### Exercise prompt
Your answer should be a single number: the count of lines in the material below that hold "purple".

### The data
——

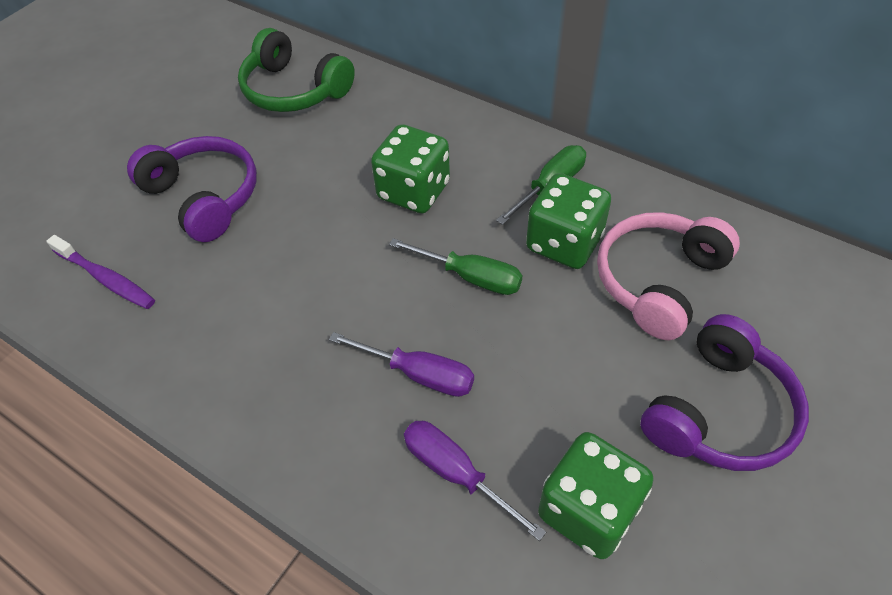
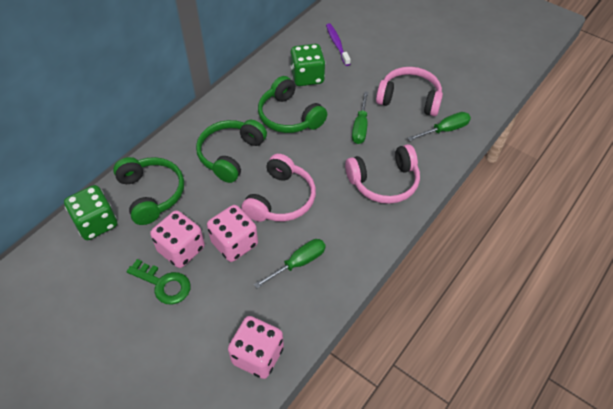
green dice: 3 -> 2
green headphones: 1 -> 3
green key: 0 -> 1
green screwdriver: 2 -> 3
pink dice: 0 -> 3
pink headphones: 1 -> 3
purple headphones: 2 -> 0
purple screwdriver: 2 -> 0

——

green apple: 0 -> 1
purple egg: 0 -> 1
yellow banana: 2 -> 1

——

### Worked solution
3